In the records below, find the line that contains "TFT2 pin RES: A4 -> D13" and the line that contains "TOF pin SCL: D3 -> D2", then retype exactly those two lines and every line between them.

Given data:
○ ○ ○

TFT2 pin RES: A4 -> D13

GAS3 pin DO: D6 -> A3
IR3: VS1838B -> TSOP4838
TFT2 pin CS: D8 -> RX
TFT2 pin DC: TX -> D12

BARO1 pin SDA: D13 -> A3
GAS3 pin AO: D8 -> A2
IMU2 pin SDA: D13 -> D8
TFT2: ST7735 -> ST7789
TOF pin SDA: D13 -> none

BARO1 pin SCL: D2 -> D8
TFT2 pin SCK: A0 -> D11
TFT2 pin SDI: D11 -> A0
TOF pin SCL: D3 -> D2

○ ○ ○

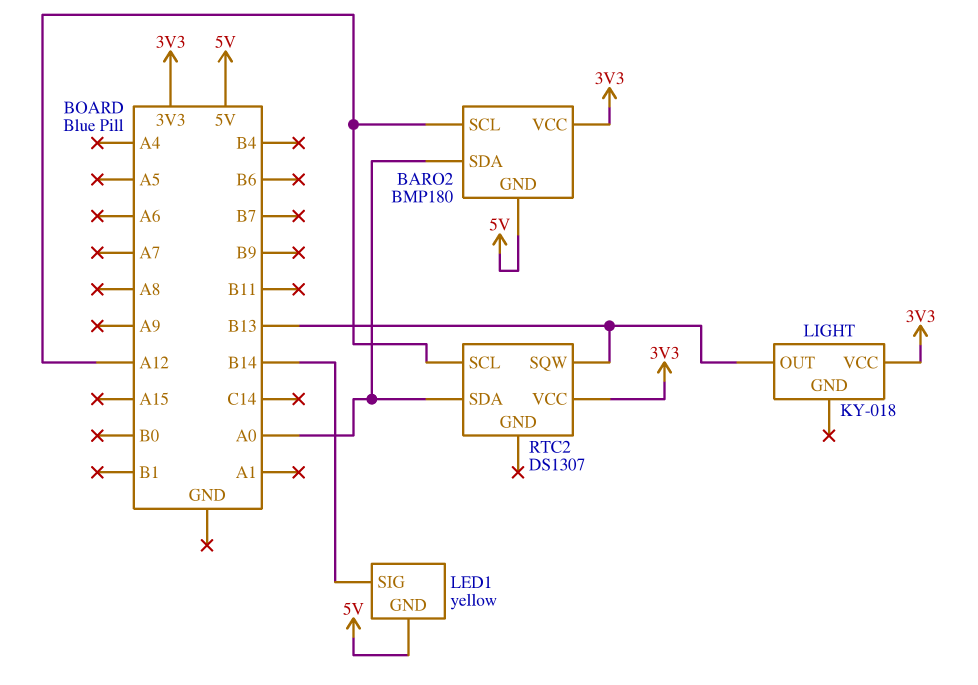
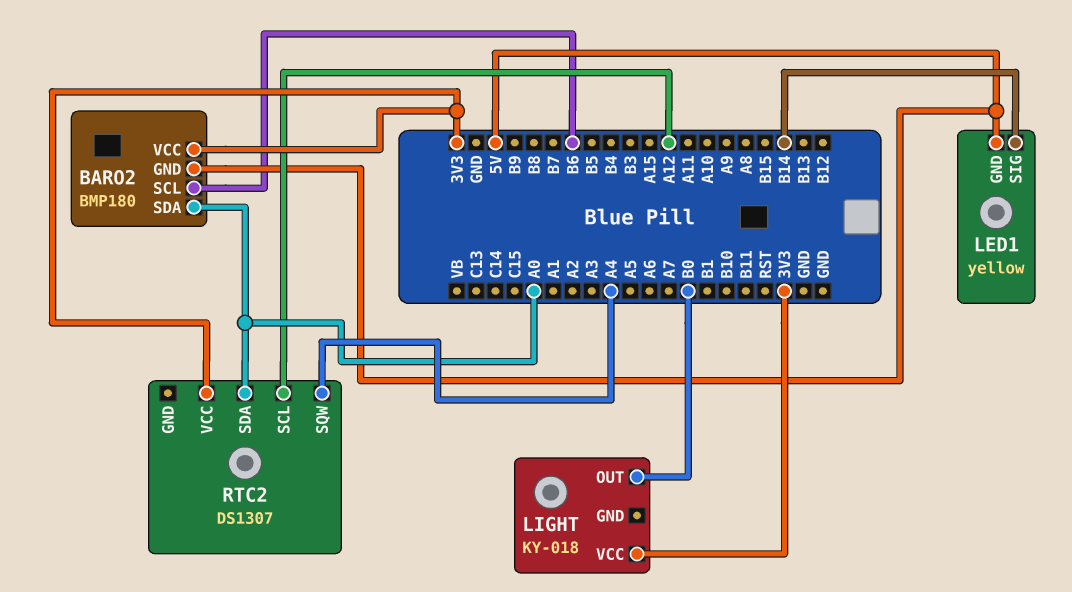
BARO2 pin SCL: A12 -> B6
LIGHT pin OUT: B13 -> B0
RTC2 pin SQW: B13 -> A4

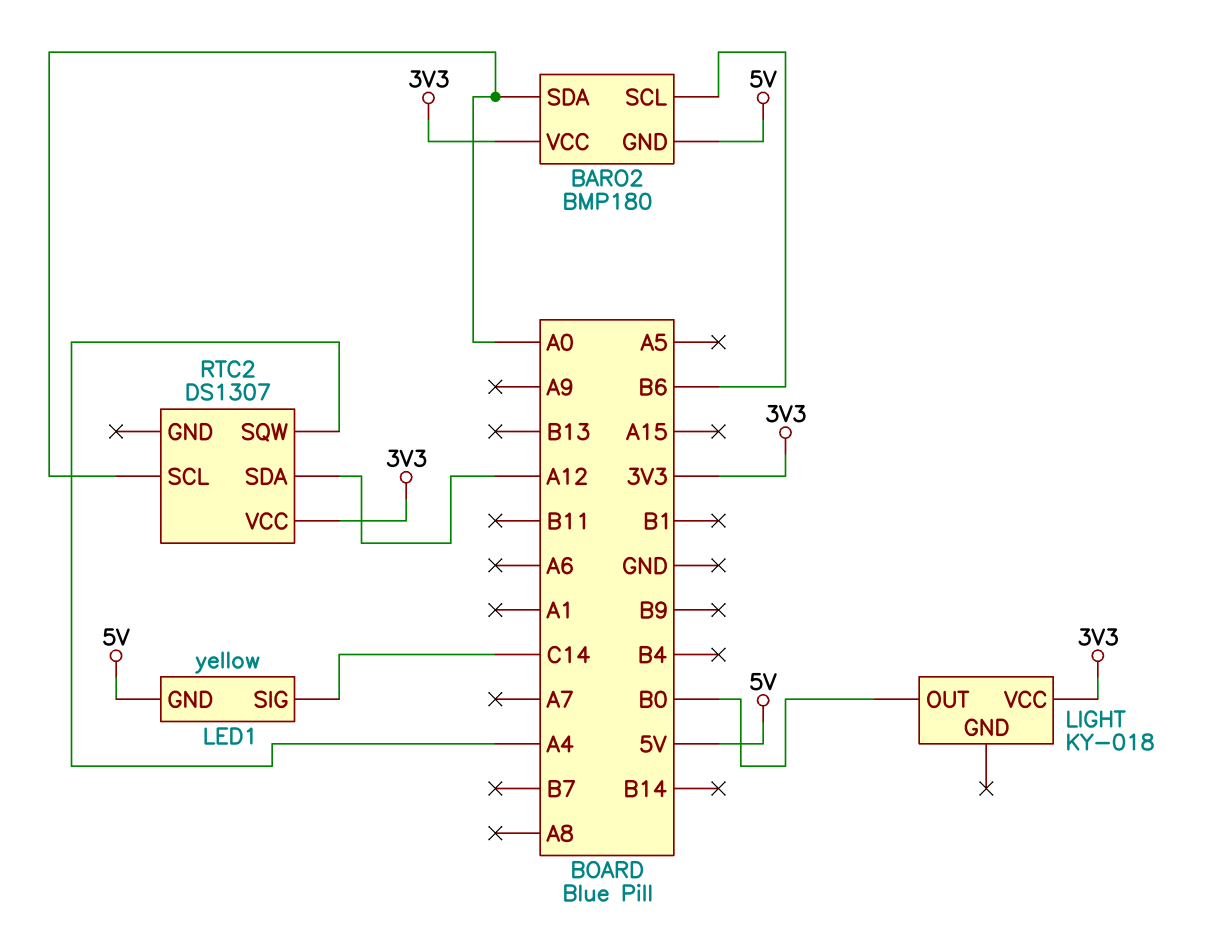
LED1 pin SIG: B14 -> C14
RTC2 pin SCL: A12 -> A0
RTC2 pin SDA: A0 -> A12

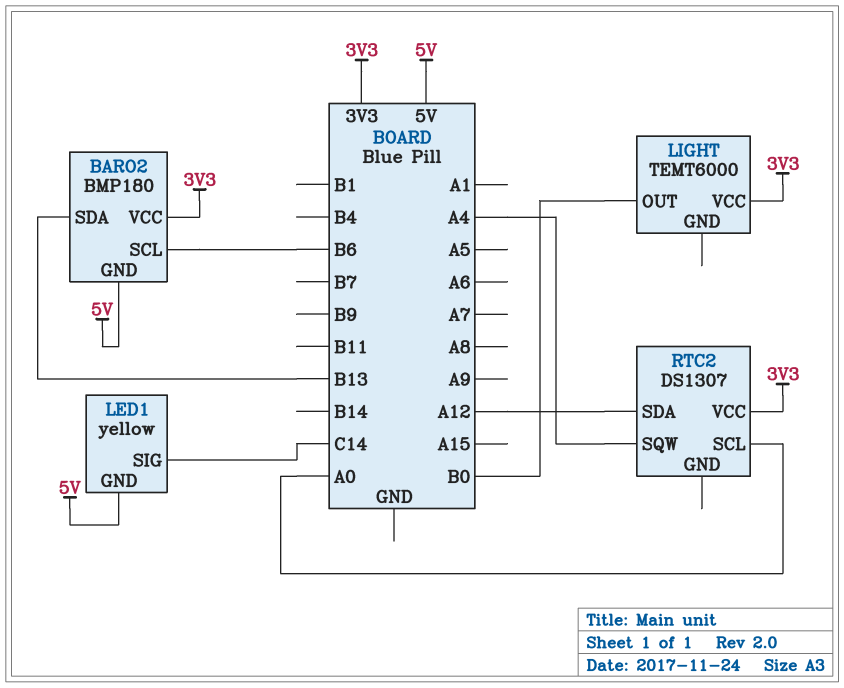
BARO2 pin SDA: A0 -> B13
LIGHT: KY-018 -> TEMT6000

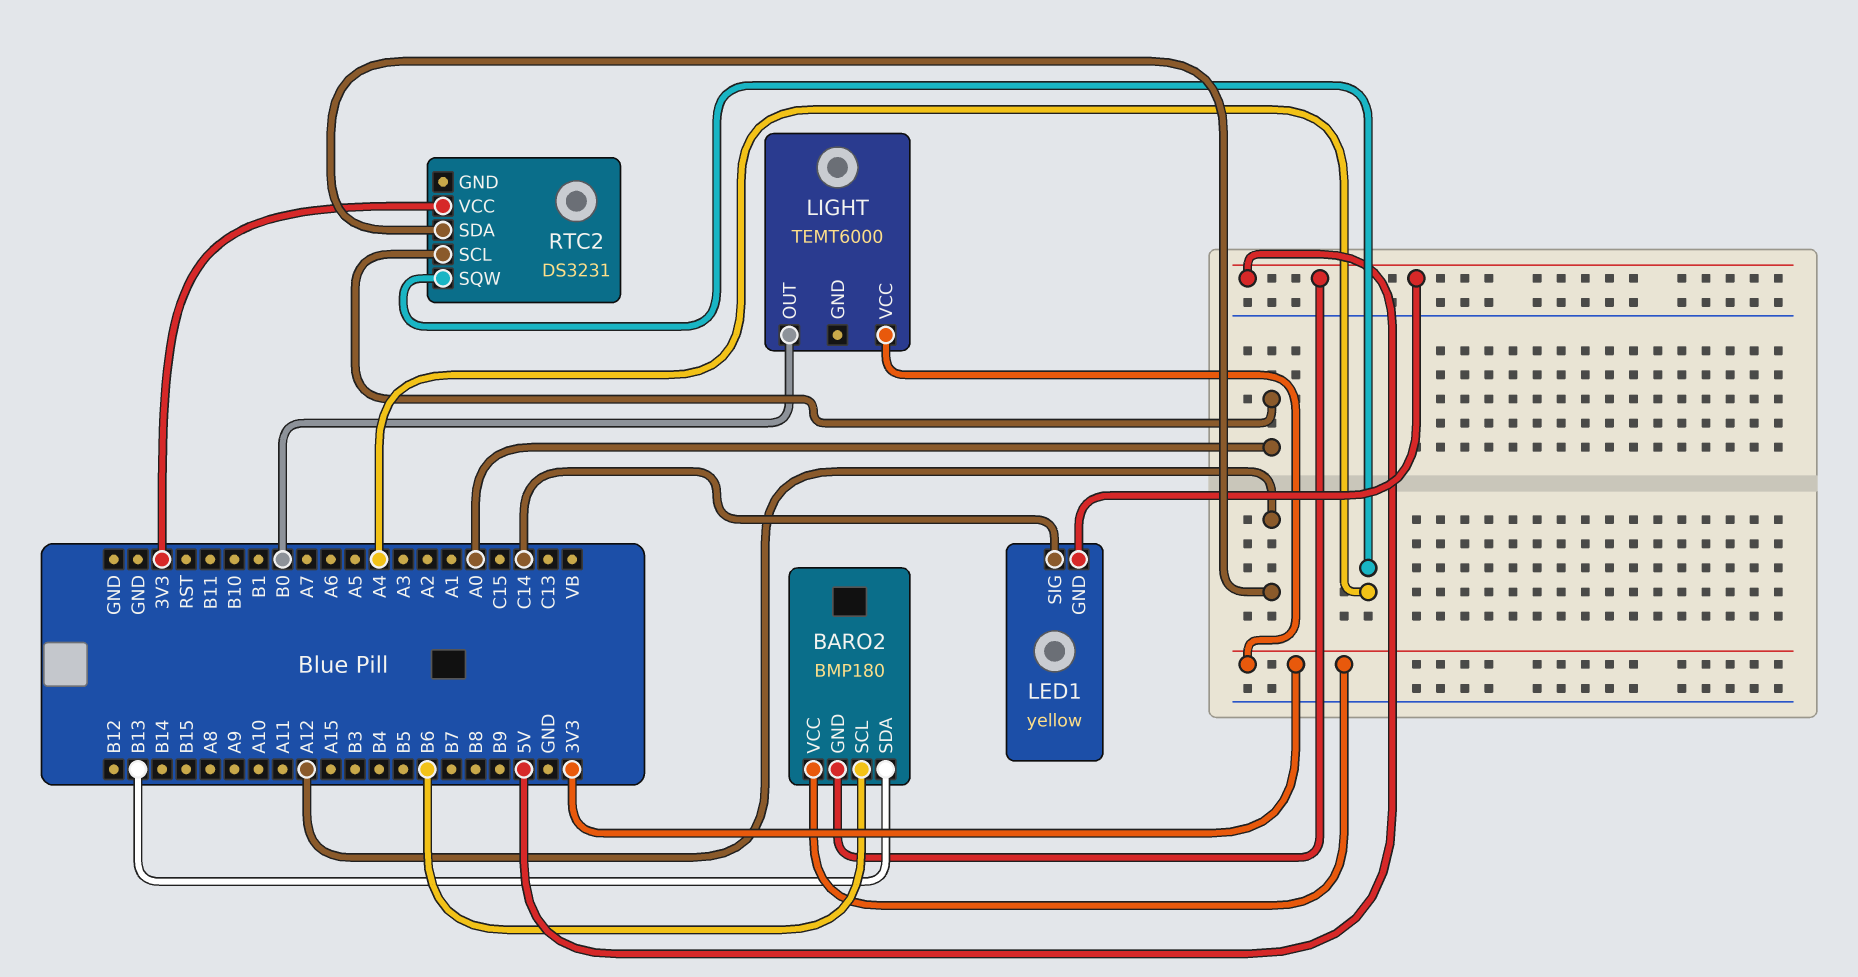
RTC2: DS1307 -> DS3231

○ ○ ○

Solution to the exercise:
TFT2 pin RES: A4 -> D13

GAS3 pin DO: D6 -> A3
IR3: VS1838B -> TSOP4838
TFT2 pin CS: D8 -> RX
TFT2 pin DC: TX -> D12

BARO1 pin SDA: D13 -> A3
GAS3 pin AO: D8 -> A2
IMU2 pin SDA: D13 -> D8
TFT2: ST7735 -> ST7789
TOF pin SDA: D13 -> none

BARO1 pin SCL: D2 -> D8
TFT2 pin SCK: A0 -> D11
TFT2 pin SDI: D11 -> A0
TOF pin SCL: D3 -> D2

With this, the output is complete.